What needs to be done :: Your output must be a faithful copy of the listing underneath.

Information provided ::
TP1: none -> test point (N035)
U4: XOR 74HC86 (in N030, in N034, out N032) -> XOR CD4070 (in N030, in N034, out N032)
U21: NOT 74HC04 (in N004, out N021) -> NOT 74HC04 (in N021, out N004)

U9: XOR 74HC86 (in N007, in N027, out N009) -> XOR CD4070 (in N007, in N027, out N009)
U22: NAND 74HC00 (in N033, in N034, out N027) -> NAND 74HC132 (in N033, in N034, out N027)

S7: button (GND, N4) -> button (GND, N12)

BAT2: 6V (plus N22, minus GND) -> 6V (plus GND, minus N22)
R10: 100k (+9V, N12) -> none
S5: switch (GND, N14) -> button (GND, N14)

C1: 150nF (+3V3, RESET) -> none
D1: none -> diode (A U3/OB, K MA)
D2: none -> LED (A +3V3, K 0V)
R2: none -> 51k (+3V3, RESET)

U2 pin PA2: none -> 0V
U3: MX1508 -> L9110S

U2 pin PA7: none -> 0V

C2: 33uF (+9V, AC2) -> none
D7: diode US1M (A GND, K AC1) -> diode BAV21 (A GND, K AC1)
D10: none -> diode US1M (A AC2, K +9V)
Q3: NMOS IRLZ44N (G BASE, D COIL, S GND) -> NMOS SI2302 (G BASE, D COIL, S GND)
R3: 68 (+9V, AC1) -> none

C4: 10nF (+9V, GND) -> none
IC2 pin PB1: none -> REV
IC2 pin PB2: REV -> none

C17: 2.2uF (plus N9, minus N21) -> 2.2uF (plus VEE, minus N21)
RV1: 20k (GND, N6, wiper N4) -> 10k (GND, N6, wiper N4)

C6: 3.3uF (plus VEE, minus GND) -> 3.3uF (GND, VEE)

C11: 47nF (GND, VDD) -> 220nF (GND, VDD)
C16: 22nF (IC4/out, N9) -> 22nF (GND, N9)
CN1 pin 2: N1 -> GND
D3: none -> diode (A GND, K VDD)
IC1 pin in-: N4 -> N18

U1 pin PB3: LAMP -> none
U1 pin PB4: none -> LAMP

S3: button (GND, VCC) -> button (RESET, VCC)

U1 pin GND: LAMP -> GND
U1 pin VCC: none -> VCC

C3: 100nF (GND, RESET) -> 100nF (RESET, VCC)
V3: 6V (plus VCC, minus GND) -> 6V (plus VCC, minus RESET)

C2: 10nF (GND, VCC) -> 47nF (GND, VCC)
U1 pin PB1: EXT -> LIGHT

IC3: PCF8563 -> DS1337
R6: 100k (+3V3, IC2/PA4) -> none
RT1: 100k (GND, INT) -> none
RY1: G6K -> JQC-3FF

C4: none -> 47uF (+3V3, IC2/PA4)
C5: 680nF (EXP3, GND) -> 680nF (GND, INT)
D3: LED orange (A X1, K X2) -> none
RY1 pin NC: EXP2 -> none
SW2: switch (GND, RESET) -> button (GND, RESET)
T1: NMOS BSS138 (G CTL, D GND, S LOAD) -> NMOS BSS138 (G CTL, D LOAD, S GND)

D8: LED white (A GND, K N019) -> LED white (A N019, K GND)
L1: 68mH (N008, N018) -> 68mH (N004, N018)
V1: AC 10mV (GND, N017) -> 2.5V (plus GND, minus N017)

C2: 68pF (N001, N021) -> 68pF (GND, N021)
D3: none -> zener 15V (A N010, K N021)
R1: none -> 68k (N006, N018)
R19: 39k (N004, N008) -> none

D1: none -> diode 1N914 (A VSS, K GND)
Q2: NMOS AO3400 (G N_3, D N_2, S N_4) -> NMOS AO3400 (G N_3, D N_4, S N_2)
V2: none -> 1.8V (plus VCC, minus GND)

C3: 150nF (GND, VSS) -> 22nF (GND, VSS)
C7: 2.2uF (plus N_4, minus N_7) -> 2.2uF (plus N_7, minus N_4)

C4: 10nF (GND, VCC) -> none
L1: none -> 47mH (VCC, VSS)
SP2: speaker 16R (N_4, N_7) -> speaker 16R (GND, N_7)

Expected answer ::
TP1: none -> test point (N035)
U4: XOR 74HC86 (in N030, in N034, out N032) -> XOR CD4070 (in N030, in N034, out N032)
U21: NOT 74HC04 (in N004, out N021) -> NOT 74HC04 (in N021, out N004)

U9: XOR 74HC86 (in N007, in N027, out N009) -> XOR CD4070 (in N007, in N027, out N009)
U22: NAND 74HC00 (in N033, in N034, out N027) -> NAND 74HC132 (in N033, in N034, out N027)

S7: button (GND, N4) -> button (GND, N12)

BAT2: 6V (plus N22, minus GND) -> 6V (plus GND, minus N22)
R10: 100k (+9V, N12) -> none
S5: switch (GND, N14) -> button (GND, N14)

C1: 150nF (+3V3, RESET) -> none
D1: none -> diode (A U3/OB, K MA)
D2: none -> LED (A +3V3, K 0V)
R2: none -> 51k (+3V3, RESET)

U2 pin PA2: none -> 0V
U3: MX1508 -> L9110S

U2 pin PA7: none -> 0V

C2: 33uF (+9V, AC2) -> none
D7: diode US1M (A GND, K AC1) -> diode BAV21 (A GND, K AC1)
D10: none -> diode US1M (A AC2, K +9V)
Q3: NMOS IRLZ44N (G BASE, D COIL, S GND) -> NMOS SI2302 (G BASE, D COIL, S GND)
R3: 68 (+9V, AC1) -> none

C4: 10nF (+9V, GND) -> none
IC2 pin PB1: none -> REV
IC2 pin PB2: REV -> none

C17: 2.2uF (plus N9, minus N21) -> 2.2uF (plus VEE, minus N21)
RV1: 20k (GND, N6, wiper N4) -> 10k (GND, N6, wiper N4)

C6: 3.3uF (plus VEE, minus GND) -> 3.3uF (GND, VEE)

C11: 47nF (GND, VDD) -> 220nF (GND, VDD)
C16: 22nF (IC4/out, N9) -> 22nF (GND, N9)
CN1 pin 2: N1 -> GND
D3: none -> diode (A GND, K VDD)
IC1 pin in-: N4 -> N18

U1 pin PB3: LAMP -> none
U1 pin PB4: none -> LAMP

S3: button (GND, VCC) -> button (RESET, VCC)

U1 pin GND: LAMP -> GND
U1 pin VCC: none -> VCC

C3: 100nF (GND, RESET) -> 100nF (RESET, VCC)
V3: 6V (plus VCC, minus GND) -> 6V (plus VCC, minus RESET)

C2: 10nF (GND, VCC) -> 47nF (GND, VCC)
U1 pin PB1: EXT -> LIGHT

IC3: PCF8563 -> DS1337
R6: 100k (+3V3, IC2/PA4) -> none
RT1: 100k (GND, INT) -> none
RY1: G6K -> JQC-3FF

C4: none -> 47uF (+3V3, IC2/PA4)
C5: 680nF (EXP3, GND) -> 680nF (GND, INT)
D3: LED orange (A X1, K X2) -> none
RY1 pin NC: EXP2 -> none
SW2: switch (GND, RESET) -> button (GND, RESET)
T1: NMOS BSS138 (G CTL, D GND, S LOAD) -> NMOS BSS138 (G CTL, D LOAD, S GND)

D8: LED white (A GND, K N019) -> LED white (A N019, K GND)
L1: 68mH (N008, N018) -> 68mH (N004, N018)
V1: AC 10mV (GND, N017) -> 2.5V (plus GND, minus N017)

C2: 68pF (N001, N021) -> 68pF (GND, N021)
D3: none -> zener 15V (A N010, K N021)
R1: none -> 68k (N006, N018)
R19: 39k (N004, N008) -> none

D1: none -> diode 1N914 (A VSS, K GND)
Q2: NMOS AO3400 (G N_3, D N_2, S N_4) -> NMOS AO3400 (G N_3, D N_4, S N_2)
V2: none -> 1.8V (plus VCC, minus GND)

C3: 150nF (GND, VSS) -> 22nF (GND, VSS)
C7: 2.2uF (plus N_4, minus N_7) -> 2.2uF (plus N_7, minus N_4)

C4: 10nF (GND, VCC) -> none
L1: none -> 47mH (VCC, VSS)
SP2: speaker 16R (N_4, N_7) -> speaker 16R (GND, N_7)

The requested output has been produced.